TASK BRIEF :: Output only the stretch of the listing that starts at the line containing "turquoise hammer: [158,405,241,445]" and ends at the line containing "yellow bell: [214,440,277,511]", reproduced exactly with both ends.

[[ RECORDS TO USE open ]]

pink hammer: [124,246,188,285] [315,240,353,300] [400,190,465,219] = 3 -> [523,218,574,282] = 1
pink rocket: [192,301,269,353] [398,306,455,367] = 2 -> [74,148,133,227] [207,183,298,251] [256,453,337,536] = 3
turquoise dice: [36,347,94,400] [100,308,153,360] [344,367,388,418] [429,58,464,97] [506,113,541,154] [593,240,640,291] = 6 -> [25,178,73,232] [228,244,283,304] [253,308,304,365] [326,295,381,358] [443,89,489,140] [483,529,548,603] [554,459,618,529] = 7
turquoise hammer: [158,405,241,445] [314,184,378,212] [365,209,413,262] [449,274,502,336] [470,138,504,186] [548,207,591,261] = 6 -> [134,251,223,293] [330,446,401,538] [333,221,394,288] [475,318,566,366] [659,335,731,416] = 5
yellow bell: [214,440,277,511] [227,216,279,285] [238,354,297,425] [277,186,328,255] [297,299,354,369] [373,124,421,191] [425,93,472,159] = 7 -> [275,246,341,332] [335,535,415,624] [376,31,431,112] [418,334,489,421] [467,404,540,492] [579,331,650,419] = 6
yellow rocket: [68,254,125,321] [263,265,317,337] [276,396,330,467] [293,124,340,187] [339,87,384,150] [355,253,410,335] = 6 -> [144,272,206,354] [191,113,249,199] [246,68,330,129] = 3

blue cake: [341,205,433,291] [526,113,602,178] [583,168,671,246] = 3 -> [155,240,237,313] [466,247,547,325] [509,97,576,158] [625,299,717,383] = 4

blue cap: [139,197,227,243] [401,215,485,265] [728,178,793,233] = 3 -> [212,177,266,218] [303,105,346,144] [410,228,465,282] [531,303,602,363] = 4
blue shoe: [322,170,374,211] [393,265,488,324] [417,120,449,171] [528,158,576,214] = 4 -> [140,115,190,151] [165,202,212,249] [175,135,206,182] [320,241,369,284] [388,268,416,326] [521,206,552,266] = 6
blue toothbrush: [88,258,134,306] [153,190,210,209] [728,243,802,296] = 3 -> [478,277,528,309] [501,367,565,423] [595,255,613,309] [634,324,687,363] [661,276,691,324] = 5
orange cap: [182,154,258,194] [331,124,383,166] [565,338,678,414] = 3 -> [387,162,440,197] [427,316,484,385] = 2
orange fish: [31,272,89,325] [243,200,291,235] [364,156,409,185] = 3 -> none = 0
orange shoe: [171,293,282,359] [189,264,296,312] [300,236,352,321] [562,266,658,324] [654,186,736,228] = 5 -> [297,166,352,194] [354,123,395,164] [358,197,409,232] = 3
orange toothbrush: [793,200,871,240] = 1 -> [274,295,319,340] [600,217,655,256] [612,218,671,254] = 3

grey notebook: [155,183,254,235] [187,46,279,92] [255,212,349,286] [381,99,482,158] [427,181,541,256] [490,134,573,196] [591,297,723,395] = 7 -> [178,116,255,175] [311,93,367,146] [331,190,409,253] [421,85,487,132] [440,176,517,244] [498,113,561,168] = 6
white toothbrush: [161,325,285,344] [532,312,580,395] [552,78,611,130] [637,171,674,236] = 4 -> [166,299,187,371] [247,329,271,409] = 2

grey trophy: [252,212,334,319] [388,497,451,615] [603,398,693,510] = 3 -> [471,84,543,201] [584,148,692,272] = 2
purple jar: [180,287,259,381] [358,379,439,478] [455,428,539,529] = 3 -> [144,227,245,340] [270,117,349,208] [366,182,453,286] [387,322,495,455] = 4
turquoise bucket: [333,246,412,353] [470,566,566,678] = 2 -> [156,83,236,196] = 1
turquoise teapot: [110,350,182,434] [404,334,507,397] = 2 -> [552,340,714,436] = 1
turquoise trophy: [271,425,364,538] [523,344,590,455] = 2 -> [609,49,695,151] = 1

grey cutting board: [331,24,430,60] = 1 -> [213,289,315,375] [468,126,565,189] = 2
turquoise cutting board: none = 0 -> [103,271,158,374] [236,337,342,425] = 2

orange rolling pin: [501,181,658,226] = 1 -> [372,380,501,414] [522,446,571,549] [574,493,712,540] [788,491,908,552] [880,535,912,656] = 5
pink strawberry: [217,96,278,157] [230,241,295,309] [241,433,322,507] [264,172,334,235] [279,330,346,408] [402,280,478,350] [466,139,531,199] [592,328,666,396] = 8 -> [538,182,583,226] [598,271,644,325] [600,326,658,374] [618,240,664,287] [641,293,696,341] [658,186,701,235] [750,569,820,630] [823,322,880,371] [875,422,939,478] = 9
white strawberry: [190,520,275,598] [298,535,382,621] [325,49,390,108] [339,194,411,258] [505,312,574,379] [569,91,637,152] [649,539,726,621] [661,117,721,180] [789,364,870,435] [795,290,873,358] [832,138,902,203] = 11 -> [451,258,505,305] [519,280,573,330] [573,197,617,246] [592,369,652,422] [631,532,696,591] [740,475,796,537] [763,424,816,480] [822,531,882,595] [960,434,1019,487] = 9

[[ RECORDS TO USE closed ]]

RESULT OF THE TASK ::
turquoise hammer: [158,405,241,445] [314,184,378,212] [365,209,413,262] [449,274,502,336] [470,138,504,186] [548,207,591,261] = 6 -> [134,251,223,293] [330,446,401,538] [333,221,394,288] [475,318,566,366] [659,335,731,416] = 5
yellow bell: [214,440,277,511] [227,216,279,285] [238,354,297,425] [277,186,328,255] [297,299,354,369] [373,124,421,191] [425,93,472,159] = 7 -> [275,246,341,332] [335,535,415,624] [376,31,431,112] [418,334,489,421] [467,404,540,492] [579,331,650,419] = 6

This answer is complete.